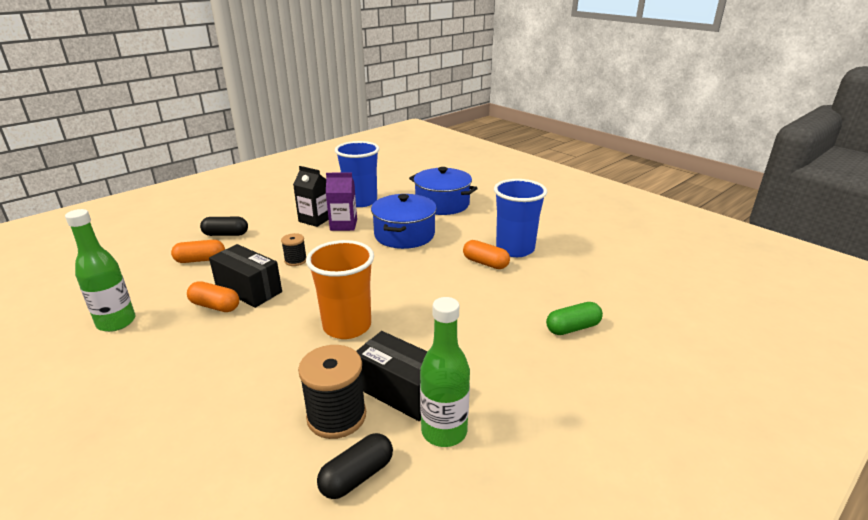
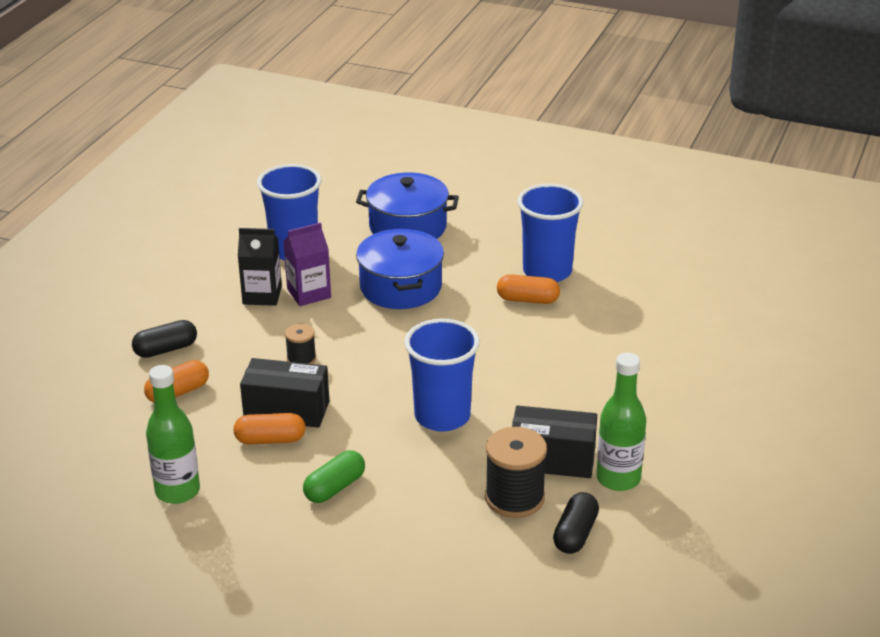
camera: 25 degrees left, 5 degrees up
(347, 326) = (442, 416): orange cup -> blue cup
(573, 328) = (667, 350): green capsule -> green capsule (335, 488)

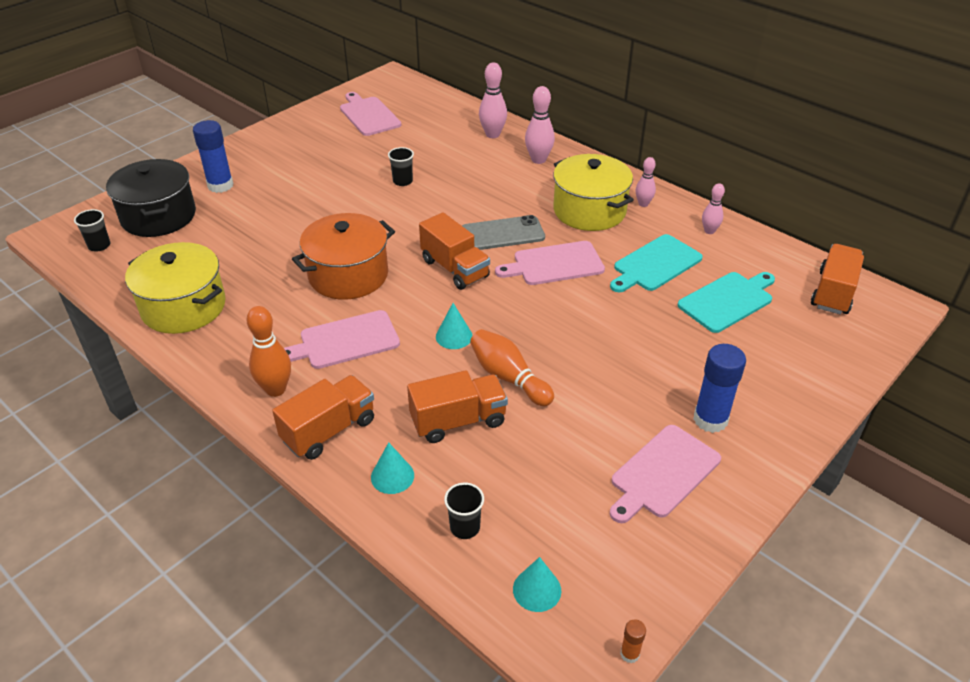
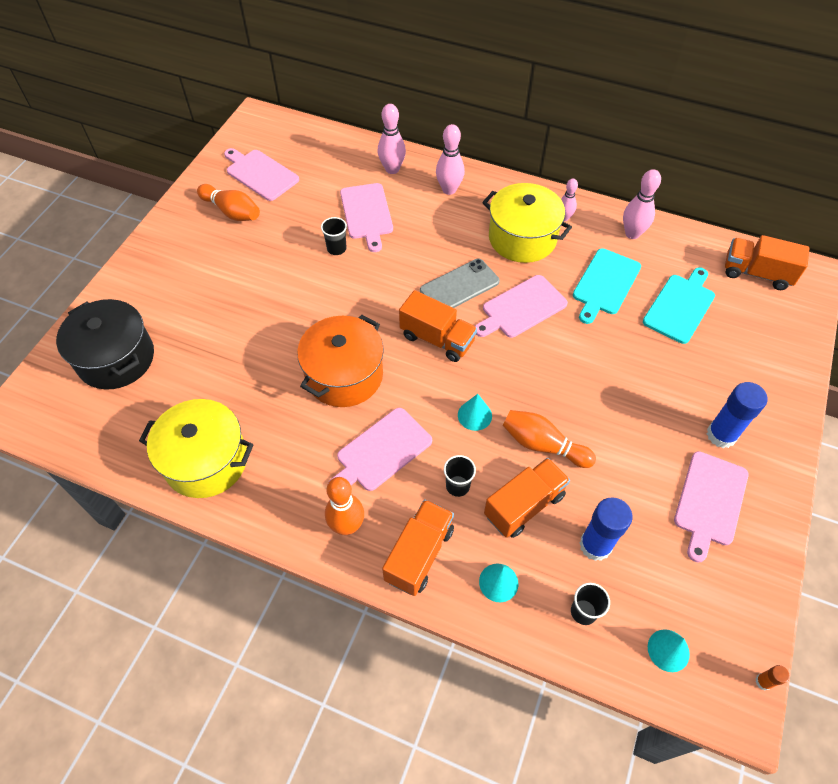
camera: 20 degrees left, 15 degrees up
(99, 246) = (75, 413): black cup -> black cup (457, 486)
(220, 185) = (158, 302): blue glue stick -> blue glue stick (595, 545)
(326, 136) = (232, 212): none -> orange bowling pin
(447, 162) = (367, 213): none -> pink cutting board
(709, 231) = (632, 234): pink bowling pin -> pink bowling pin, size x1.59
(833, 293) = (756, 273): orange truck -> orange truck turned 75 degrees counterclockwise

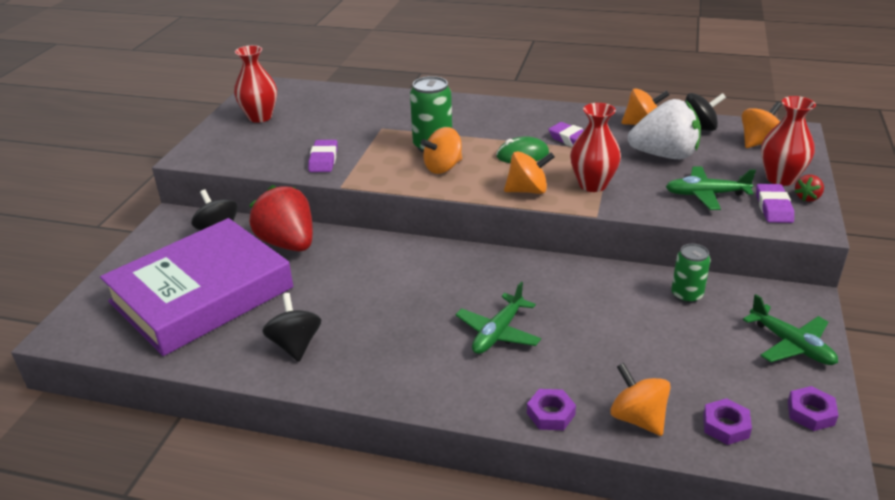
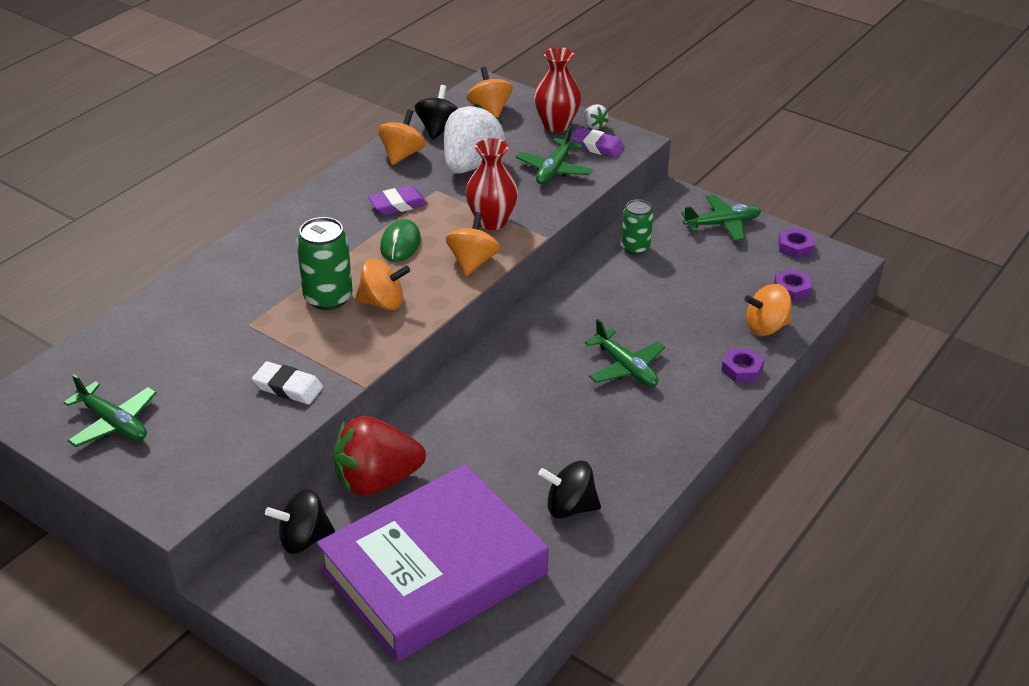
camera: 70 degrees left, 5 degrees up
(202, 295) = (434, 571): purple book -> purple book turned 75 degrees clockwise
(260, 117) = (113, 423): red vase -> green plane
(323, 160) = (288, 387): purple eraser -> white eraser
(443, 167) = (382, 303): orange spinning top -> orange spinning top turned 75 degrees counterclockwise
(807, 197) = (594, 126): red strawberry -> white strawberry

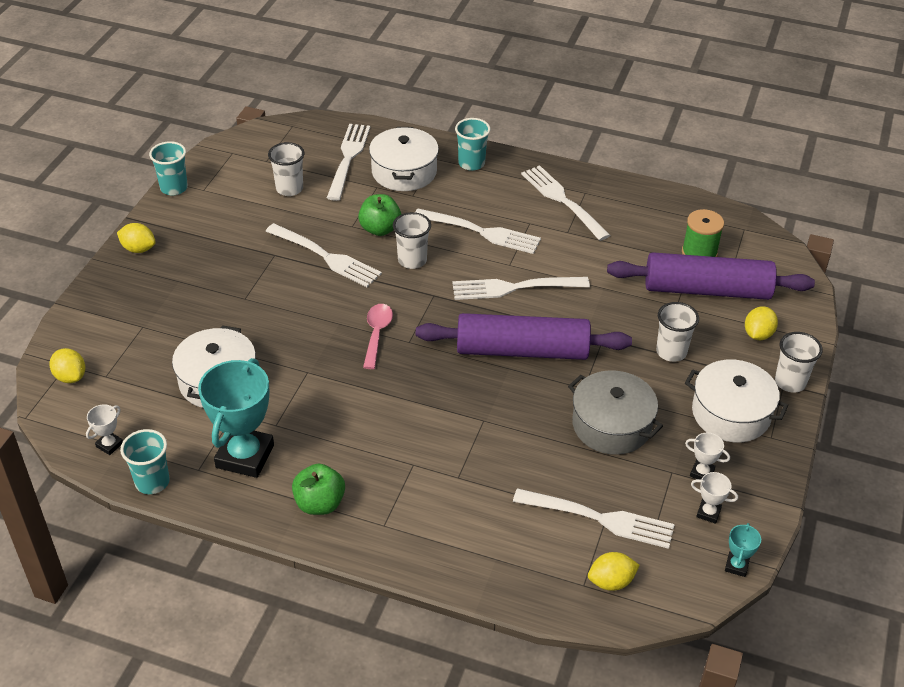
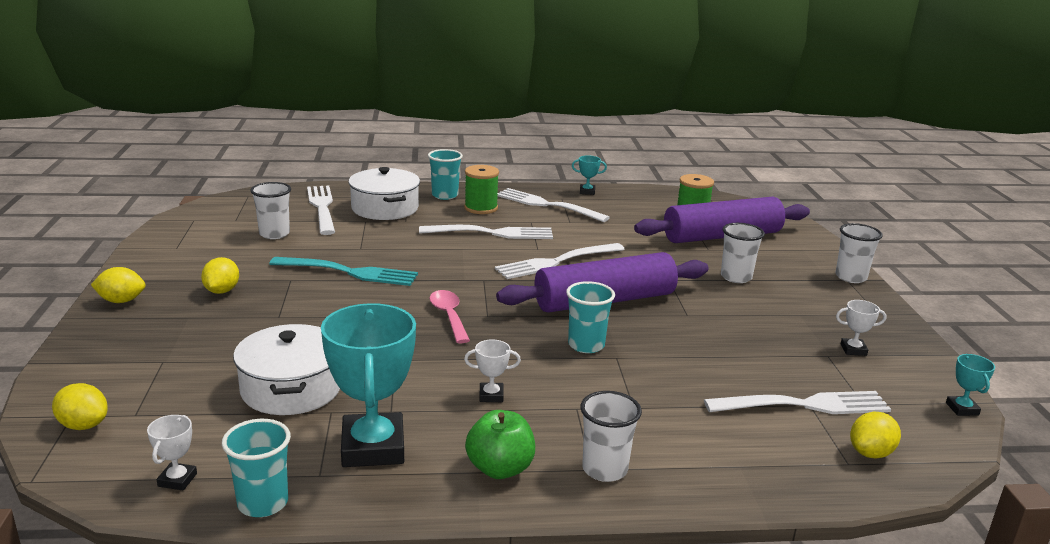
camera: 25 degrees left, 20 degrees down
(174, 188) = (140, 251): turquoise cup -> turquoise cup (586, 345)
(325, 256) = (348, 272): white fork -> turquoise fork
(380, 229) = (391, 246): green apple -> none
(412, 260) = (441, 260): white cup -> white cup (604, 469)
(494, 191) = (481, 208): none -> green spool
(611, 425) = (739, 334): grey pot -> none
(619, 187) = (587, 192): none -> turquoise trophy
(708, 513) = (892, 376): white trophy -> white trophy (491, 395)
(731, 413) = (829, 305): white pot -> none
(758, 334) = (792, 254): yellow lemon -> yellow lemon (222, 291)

▸ Exercise instructions:
Print exactly, with no pictures, the lines above from the one that holds "camera: 20 degrees left, 15 degrees up" through the one that holds "(202, 295) = (434, 571): purple", both of them included.

▸ Answer for the task:
camera: 20 degrees left, 15 degrees up
(99, 246) = (75, 413): black cup -> black cup (457, 486)
(220, 185) = (158, 302): blue glue stick -> blue glue stick (595, 545)
(326, 136) = (232, 212): none -> orange bowling pin
(447, 162) = (367, 213): none -> pink cutting board
(709, 231) = (632, 234): pink bowling pin -> pink bowling pin, size x1.59
(833, 293) = (756, 273): orange truck -> orange truck turned 75 degrees counterclockwise

camera: 70 degrees left, 5 degrees up
(202, 295) = (434, 571): purple book -> purple book turned 75 degrees clockwise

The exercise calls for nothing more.